### EXERCISE REQUIREMENTS
So that nothing is lost, restate each entry exactly as supplied.

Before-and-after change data

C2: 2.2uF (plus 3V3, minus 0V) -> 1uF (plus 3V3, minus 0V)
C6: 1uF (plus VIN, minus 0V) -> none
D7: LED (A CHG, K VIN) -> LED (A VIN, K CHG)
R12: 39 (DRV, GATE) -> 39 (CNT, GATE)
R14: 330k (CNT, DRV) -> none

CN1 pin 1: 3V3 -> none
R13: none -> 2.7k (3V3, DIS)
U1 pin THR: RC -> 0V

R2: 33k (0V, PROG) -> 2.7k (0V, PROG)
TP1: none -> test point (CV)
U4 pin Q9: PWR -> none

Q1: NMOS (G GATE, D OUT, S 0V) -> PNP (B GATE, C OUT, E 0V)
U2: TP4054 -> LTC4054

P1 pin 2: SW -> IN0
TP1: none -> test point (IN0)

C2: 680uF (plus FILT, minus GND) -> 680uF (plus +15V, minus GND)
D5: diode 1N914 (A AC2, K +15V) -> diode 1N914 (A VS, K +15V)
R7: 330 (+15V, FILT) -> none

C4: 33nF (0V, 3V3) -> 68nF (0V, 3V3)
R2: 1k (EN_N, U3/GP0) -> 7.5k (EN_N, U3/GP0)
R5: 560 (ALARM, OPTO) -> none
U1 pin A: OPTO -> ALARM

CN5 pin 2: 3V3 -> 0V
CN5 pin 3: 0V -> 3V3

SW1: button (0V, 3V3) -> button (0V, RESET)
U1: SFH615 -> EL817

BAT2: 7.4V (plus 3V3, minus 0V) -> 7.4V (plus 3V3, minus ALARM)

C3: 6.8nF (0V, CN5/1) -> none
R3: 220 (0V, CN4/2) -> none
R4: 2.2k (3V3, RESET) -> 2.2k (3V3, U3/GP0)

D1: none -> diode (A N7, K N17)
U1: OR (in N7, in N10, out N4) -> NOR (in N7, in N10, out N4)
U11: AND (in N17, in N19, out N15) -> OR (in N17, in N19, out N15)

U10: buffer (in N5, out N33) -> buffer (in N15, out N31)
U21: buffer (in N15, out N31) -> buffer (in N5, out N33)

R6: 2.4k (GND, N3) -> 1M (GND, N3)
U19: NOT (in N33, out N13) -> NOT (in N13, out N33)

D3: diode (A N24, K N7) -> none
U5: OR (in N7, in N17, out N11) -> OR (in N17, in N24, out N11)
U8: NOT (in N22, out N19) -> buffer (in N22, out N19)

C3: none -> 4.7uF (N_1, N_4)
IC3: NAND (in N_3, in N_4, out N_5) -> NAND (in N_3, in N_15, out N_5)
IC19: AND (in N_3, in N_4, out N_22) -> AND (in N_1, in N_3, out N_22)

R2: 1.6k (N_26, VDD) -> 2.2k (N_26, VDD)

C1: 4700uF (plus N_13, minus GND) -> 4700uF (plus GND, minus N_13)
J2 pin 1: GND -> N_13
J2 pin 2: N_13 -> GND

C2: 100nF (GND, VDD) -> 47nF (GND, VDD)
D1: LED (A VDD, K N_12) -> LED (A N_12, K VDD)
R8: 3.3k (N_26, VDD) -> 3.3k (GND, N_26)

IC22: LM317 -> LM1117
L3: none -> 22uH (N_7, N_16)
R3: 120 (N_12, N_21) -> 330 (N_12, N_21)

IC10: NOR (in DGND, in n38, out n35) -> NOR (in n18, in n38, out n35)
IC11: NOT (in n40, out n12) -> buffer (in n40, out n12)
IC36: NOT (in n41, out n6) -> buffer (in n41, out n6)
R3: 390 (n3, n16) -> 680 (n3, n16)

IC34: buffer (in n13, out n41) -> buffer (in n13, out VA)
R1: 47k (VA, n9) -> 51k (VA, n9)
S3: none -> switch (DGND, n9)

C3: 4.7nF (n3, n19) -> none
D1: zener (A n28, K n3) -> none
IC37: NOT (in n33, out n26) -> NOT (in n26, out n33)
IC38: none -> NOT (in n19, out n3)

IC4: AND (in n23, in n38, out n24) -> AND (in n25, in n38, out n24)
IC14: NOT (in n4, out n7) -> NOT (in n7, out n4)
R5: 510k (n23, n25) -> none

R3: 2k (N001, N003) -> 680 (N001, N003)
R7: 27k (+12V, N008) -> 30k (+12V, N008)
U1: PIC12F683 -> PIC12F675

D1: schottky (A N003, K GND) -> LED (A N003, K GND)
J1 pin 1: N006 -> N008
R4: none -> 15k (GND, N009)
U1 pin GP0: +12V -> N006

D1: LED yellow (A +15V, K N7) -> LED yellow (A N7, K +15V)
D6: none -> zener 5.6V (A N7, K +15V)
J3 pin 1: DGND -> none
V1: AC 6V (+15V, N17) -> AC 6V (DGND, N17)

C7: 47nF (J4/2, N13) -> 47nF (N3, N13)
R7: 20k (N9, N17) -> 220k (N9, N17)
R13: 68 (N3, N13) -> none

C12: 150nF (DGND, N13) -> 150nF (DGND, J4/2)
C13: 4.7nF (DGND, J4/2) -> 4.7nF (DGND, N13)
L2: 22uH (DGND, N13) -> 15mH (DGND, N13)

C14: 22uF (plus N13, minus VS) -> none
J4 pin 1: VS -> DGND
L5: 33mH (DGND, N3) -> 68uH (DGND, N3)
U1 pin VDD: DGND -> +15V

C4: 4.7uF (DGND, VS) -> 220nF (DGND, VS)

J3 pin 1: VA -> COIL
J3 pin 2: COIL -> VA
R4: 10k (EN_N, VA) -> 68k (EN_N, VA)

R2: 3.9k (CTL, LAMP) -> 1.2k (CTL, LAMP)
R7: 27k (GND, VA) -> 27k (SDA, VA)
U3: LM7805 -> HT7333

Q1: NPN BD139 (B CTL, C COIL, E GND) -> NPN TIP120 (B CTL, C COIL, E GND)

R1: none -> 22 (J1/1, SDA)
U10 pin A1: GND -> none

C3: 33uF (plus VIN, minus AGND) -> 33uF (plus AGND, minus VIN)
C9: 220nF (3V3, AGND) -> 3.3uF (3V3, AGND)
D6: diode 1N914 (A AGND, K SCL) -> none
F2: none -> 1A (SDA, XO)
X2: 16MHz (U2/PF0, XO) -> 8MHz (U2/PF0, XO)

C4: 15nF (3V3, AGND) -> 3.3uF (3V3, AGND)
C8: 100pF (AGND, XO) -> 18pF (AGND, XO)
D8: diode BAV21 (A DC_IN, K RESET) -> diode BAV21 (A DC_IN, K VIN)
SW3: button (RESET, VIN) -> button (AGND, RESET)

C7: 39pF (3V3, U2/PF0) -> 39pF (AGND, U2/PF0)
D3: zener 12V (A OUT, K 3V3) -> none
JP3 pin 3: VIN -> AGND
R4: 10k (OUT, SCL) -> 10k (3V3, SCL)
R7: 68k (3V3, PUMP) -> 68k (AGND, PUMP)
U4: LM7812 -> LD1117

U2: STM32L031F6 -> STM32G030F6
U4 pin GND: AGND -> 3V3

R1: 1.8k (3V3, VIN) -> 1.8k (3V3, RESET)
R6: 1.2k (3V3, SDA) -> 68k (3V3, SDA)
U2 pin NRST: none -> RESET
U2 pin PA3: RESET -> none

### YOUR RESPONSE
C2: 2.2uF (plus 3V3, minus 0V) -> 1uF (plus 3V3, minus 0V)
C6: 1uF (plus VIN, minus 0V) -> none
D7: LED (A CHG, K VIN) -> LED (A VIN, K CHG)
R12: 39 (DRV, GATE) -> 39 (CNT, GATE)
R14: 330k (CNT, DRV) -> none

CN1 pin 1: 3V3 -> none
R13: none -> 2.7k (3V3, DIS)
U1 pin THR: RC -> 0V

R2: 33k (0V, PROG) -> 2.7k (0V, PROG)
TP1: none -> test point (CV)
U4 pin Q9: PWR -> none

Q1: NMOS (G GATE, D OUT, S 0V) -> PNP (B GATE, C OUT, E 0V)
U2: TP4054 -> LTC4054

P1 pin 2: SW -> IN0
TP1: none -> test point (IN0)

C2: 680uF (plus FILT, minus GND) -> 680uF (plus +15V, minus GND)
D5: diode 1N914 (A AC2, K +15V) -> diode 1N914 (A VS, K +15V)
R7: 330 (+15V, FILT) -> none

C4: 33nF (0V, 3V3) -> 68nF (0V, 3V3)
R2: 1k (EN_N, U3/GP0) -> 7.5k (EN_N, U3/GP0)
R5: 560 (ALARM, OPTO) -> none
U1 pin A: OPTO -> ALARM

CN5 pin 2: 3V3 -> 0V
CN5 pin 3: 0V -> 3V3

SW1: button (0V, 3V3) -> button (0V, RESET)
U1: SFH615 -> EL817

BAT2: 7.4V (plus 3V3, minus 0V) -> 7.4V (plus 3V3, minus ALARM)

C3: 6.8nF (0V, CN5/1) -> none
R3: 220 (0V, CN4/2) -> none
R4: 2.2k (3V3, RESET) -> 2.2k (3V3, U3/GP0)

D1: none -> diode (A N7, K N17)
U1: OR (in N7, in N10, out N4) -> NOR (in N7, in N10, out N4)
U11: AND (in N17, in N19, out N15) -> OR (in N17, in N19, out N15)

U10: buffer (in N5, out N33) -> buffer (in N15, out N31)
U21: buffer (in N15, out N31) -> buffer (in N5, out N33)

R6: 2.4k (GND, N3) -> 1M (GND, N3)
U19: NOT (in N33, out N13) -> NOT (in N13, out N33)

D3: diode (A N24, K N7) -> none
U5: OR (in N7, in N17, out N11) -> OR (in N17, in N24, out N11)
U8: NOT (in N22, out N19) -> buffer (in N22, out N19)

C3: none -> 4.7uF (N_1, N_4)
IC3: NAND (in N_3, in N_4, out N_5) -> NAND (in N_3, in N_15, out N_5)
IC19: AND (in N_3, in N_4, out N_22) -> AND (in N_1, in N_3, out N_22)

R2: 1.6k (N_26, VDD) -> 2.2k (N_26, VDD)

C1: 4700uF (plus N_13, minus GND) -> 4700uF (plus GND, minus N_13)
J2 pin 1: GND -> N_13
J2 pin 2: N_13 -> GND

C2: 100nF (GND, VDD) -> 47nF (GND, VDD)
D1: LED (A VDD, K N_12) -> LED (A N_12, K VDD)
R8: 3.3k (N_26, VDD) -> 3.3k (GND, N_26)

IC22: LM317 -> LM1117
L3: none -> 22uH (N_7, N_16)
R3: 120 (N_12, N_21) -> 330 (N_12, N_21)

IC10: NOR (in DGND, in n38, out n35) -> NOR (in n18, in n38, out n35)
IC11: NOT (in n40, out n12) -> buffer (in n40, out n12)
IC36: NOT (in n41, out n6) -> buffer (in n41, out n6)
R3: 390 (n3, n16) -> 680 (n3, n16)

IC34: buffer (in n13, out n41) -> buffer (in n13, out VA)
R1: 47k (VA, n9) -> 51k (VA, n9)
S3: none -> switch (DGND, n9)

C3: 4.7nF (n3, n19) -> none
D1: zener (A n28, K n3) -> none
IC37: NOT (in n33, out n26) -> NOT (in n26, out n33)
IC38: none -> NOT (in n19, out n3)

IC4: AND (in n23, in n38, out n24) -> AND (in n25, in n38, out n24)
IC14: NOT (in n4, out n7) -> NOT (in n7, out n4)
R5: 510k (n23, n25) -> none

R3: 2k (N001, N003) -> 680 (N001, N003)
R7: 27k (+12V, N008) -> 30k (+12V, N008)
U1: PIC12F683 -> PIC12F675

D1: schottky (A N003, K GND) -> LED (A N003, K GND)
J1 pin 1: N006 -> N008
R4: none -> 15k (GND, N009)
U1 pin GP0: +12V -> N006

D1: LED yellow (A +15V, K N7) -> LED yellow (A N7, K +15V)
D6: none -> zener 5.6V (A N7, K +15V)
J3 pin 1: DGND -> none
V1: AC 6V (+15V, N17) -> AC 6V (DGND, N17)

C7: 47nF (J4/2, N13) -> 47nF (N3, N13)
R7: 20k (N9, N17) -> 220k (N9, N17)
R13: 68 (N3, N13) -> none

C12: 150nF (DGND, N13) -> 150nF (DGND, J4/2)
C13: 4.7nF (DGND, J4/2) -> 4.7nF (DGND, N13)
L2: 22uH (DGND, N13) -> 15mH (DGND, N13)

C14: 22uF (plus N13, minus VS) -> none
J4 pin 1: VS -> DGND
L5: 33mH (DGND, N3) -> 68uH (DGND, N3)
U1 pin VDD: DGND -> +15V

C4: 4.7uF (DGND, VS) -> 220nF (DGND, VS)

J3 pin 1: VA -> COIL
J3 pin 2: COIL -> VA
R4: 10k (EN_N, VA) -> 68k (EN_N, VA)

R2: 3.9k (CTL, LAMP) -> 1.2k (CTL, LAMP)
R7: 27k (GND, VA) -> 27k (SDA, VA)
U3: LM7805 -> HT7333

Q1: NPN BD139 (B CTL, C COIL, E GND) -> NPN TIP120 (B CTL, C COIL, E GND)

R1: none -> 22 (J1/1, SDA)
U10 pin A1: GND -> none

C3: 33uF (plus VIN, minus AGND) -> 33uF (plus AGND, minus VIN)
C9: 220nF (3V3, AGND) -> 3.3uF (3V3, AGND)
D6: diode 1N914 (A AGND, K SCL) -> none
F2: none -> 1A (SDA, XO)
X2: 16MHz (U2/PF0, XO) -> 8MHz (U2/PF0, XO)

C4: 15nF (3V3, AGND) -> 3.3uF (3V3, AGND)
C8: 100pF (AGND, XO) -> 18pF (AGND, XO)
D8: diode BAV21 (A DC_IN, K RESET) -> diode BAV21 (A DC_IN, K VIN)
SW3: button (RESET, VIN) -> button (AGND, RESET)

C7: 39pF (3V3, U2/PF0) -> 39pF (AGND, U2/PF0)
D3: zener 12V (A OUT, K 3V3) -> none
JP3 pin 3: VIN -> AGND
R4: 10k (OUT, SCL) -> 10k (3V3, SCL)
R7: 68k (3V3, PUMP) -> 68k (AGND, PUMP)
U4: LM7812 -> LD1117

U2: STM32L031F6 -> STM32G030F6
U4 pin GND: AGND -> 3V3

R1: 1.8k (3V3, VIN) -> 1.8k (3V3, RESET)
R6: 1.2k (3V3, SDA) -> 68k (3V3, SDA)
U2 pin NRST: none -> RESET
U2 pin PA3: RESET -> none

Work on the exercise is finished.